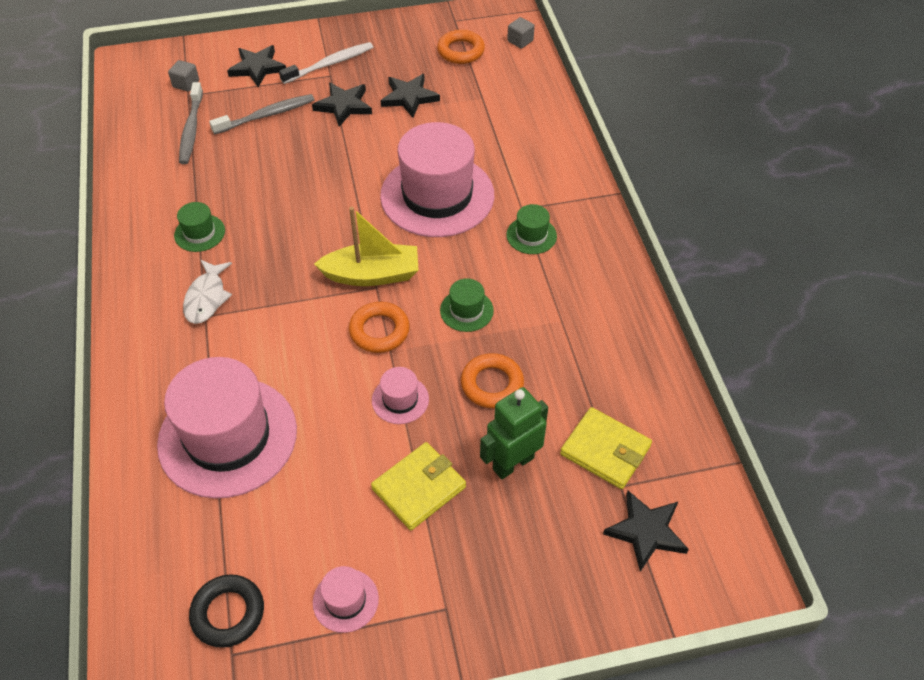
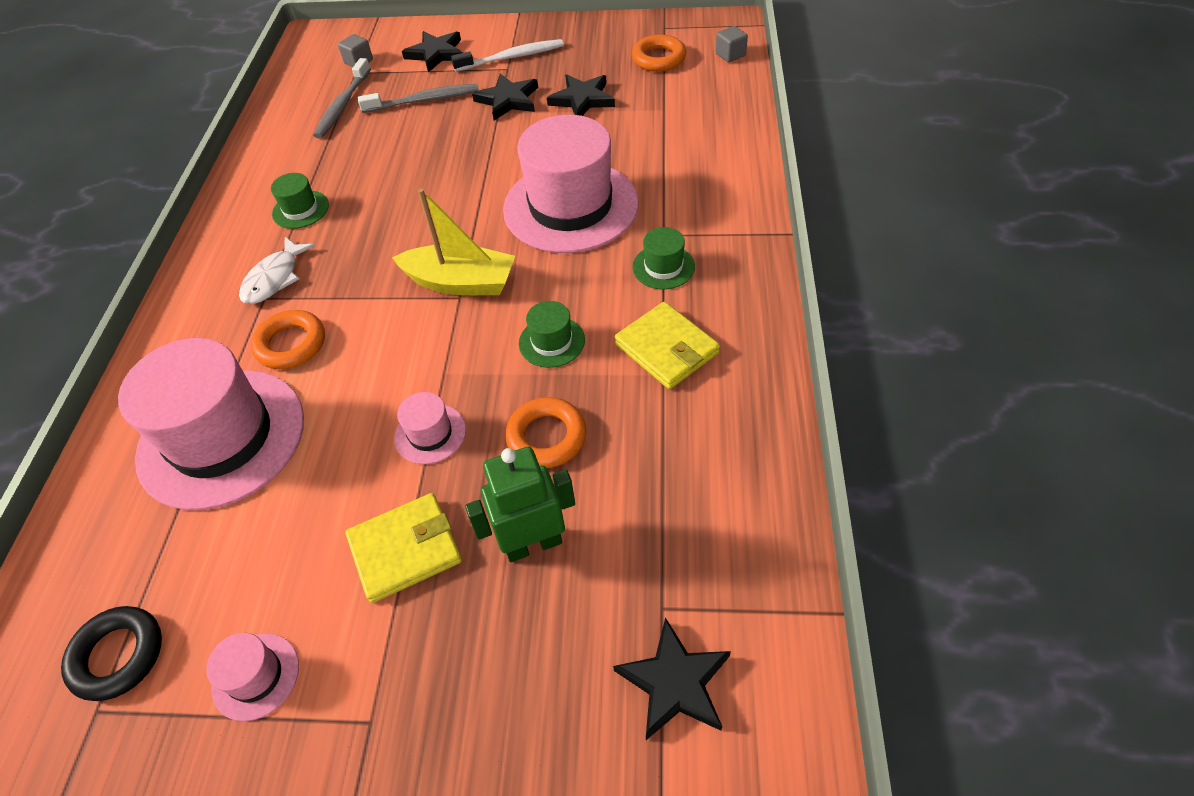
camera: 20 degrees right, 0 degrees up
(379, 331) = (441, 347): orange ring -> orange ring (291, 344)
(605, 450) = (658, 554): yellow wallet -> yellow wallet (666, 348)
=====
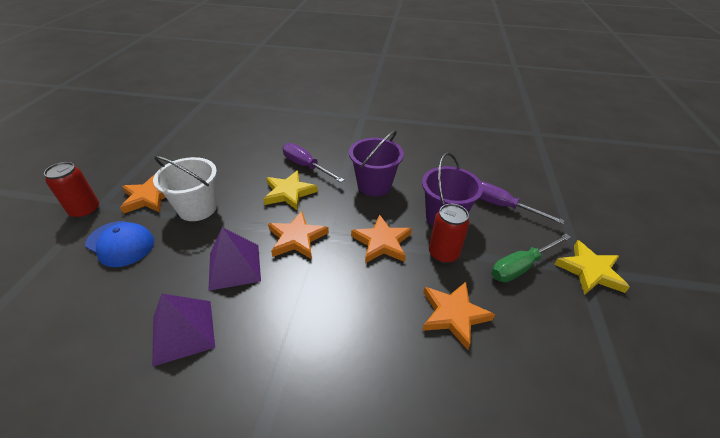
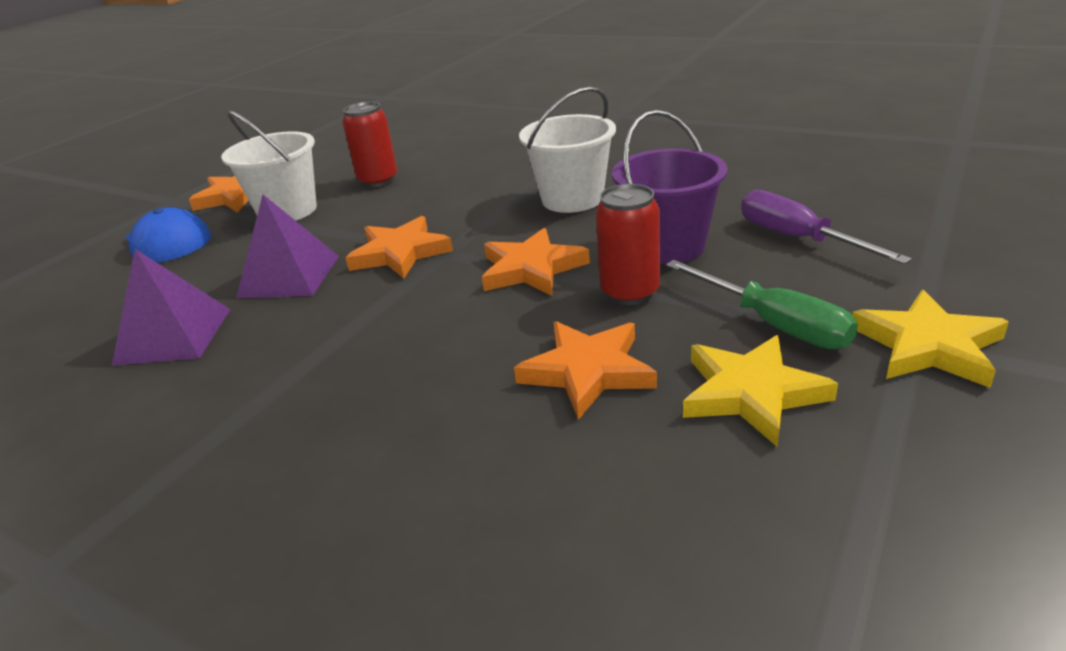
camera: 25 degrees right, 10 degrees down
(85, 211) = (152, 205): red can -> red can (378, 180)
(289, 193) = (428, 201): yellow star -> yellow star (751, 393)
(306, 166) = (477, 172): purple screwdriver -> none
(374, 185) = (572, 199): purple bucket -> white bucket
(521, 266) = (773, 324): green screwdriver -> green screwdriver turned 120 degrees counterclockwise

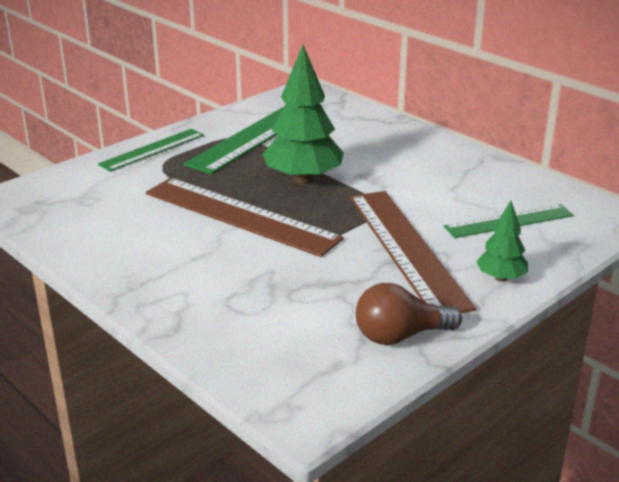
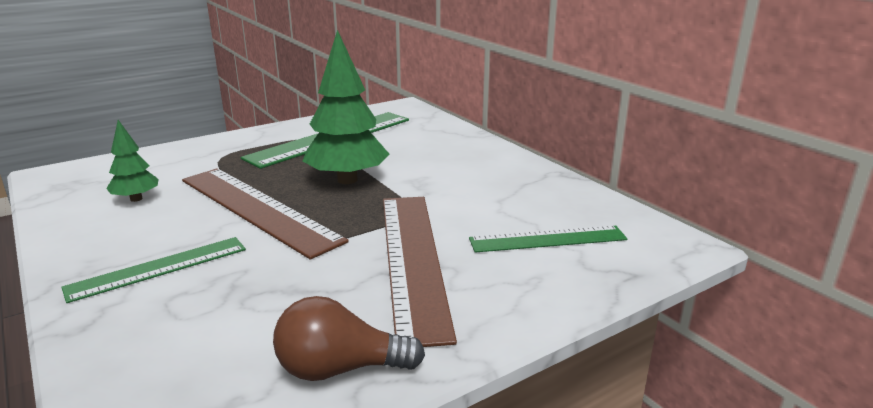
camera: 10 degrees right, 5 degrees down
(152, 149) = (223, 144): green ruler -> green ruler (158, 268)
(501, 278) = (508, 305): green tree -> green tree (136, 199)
=====
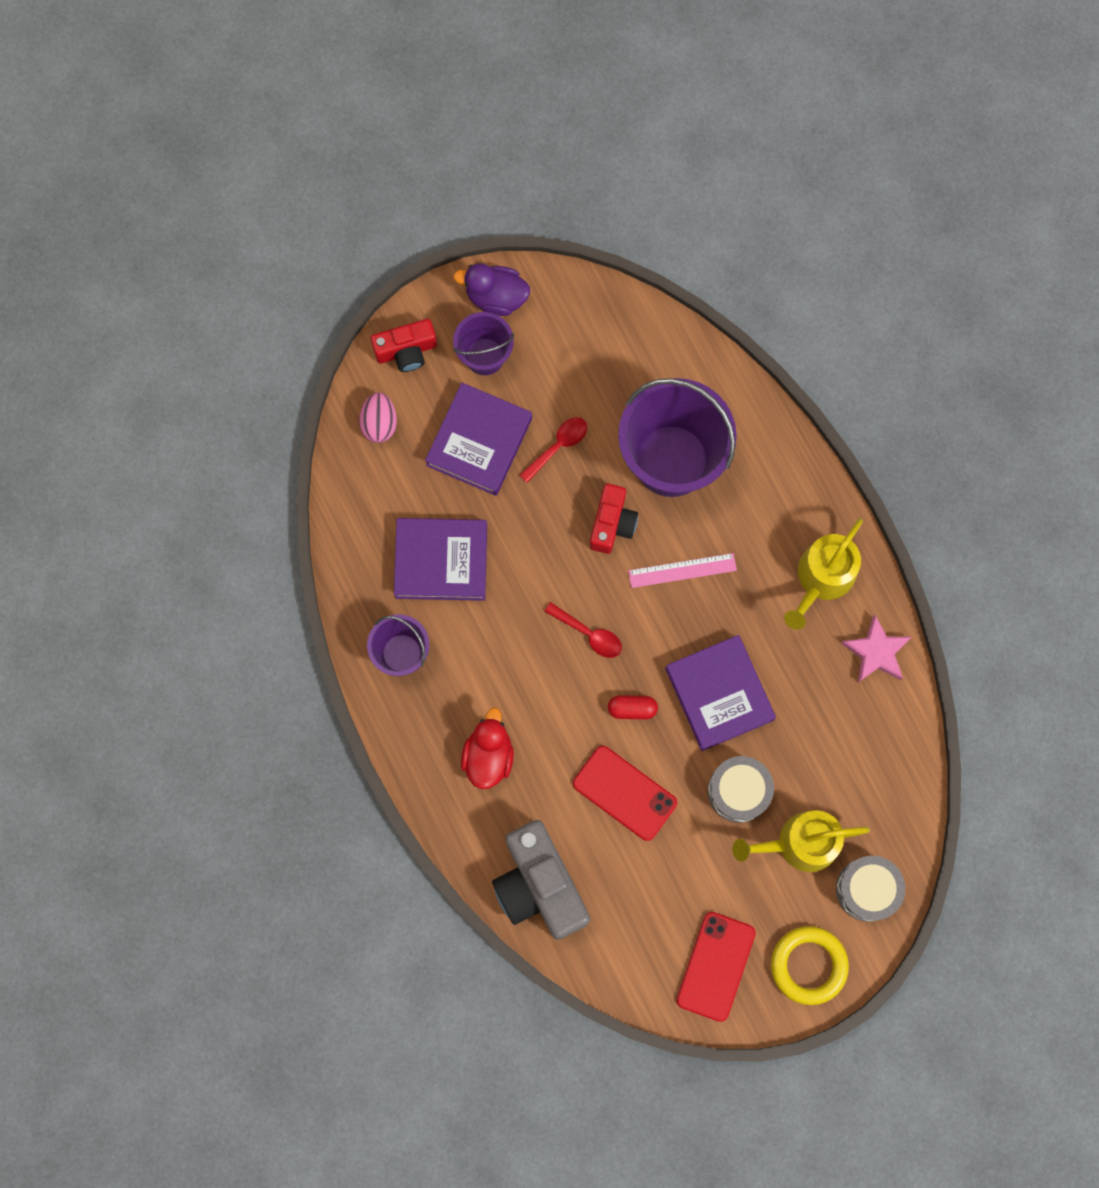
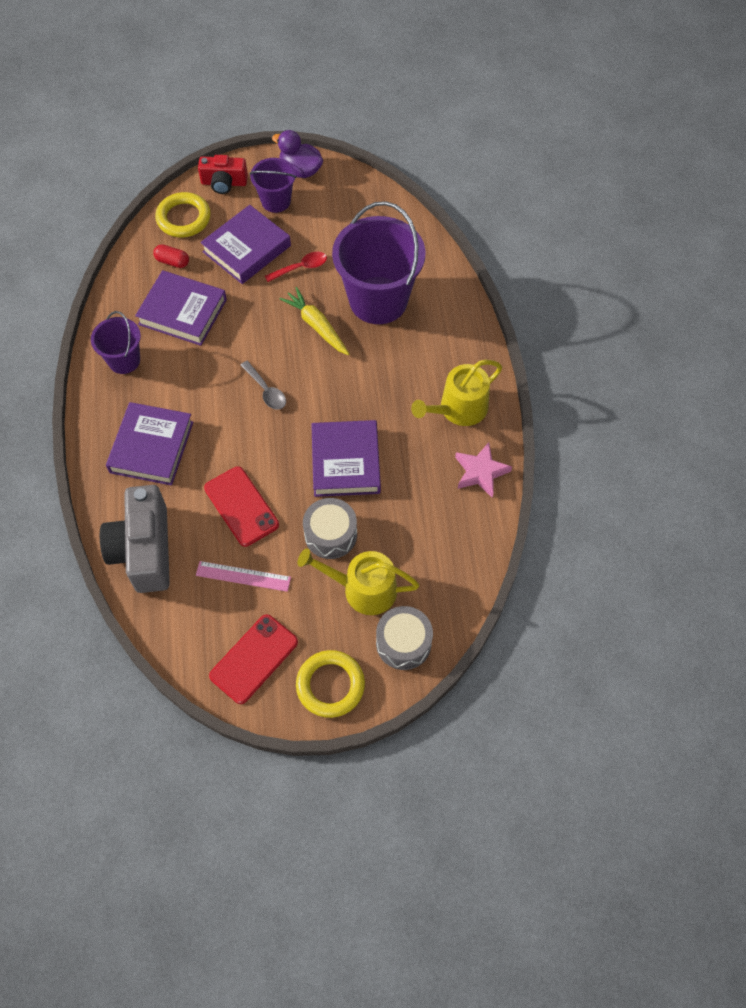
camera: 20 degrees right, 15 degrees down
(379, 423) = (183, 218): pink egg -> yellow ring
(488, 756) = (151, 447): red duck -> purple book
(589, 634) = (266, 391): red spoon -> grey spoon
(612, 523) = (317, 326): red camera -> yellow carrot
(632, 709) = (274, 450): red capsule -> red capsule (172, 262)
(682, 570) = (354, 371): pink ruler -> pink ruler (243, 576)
=====
What you should do - Above are the records. Copy only the lines from the one with "(521, 266) = (773, 324): green" through the one with "(501, 278) = (508, 305): green", exactly, with no pictures.

Response area -
(521, 266) = (773, 324): green screwdriver -> green screwdriver turned 120 degrees counterclockwise

camera: 10 degrees right, 5 degrees down
(152, 149) = (223, 144): green ruler -> green ruler (158, 268)
(501, 278) = (508, 305): green tree -> green tree (136, 199)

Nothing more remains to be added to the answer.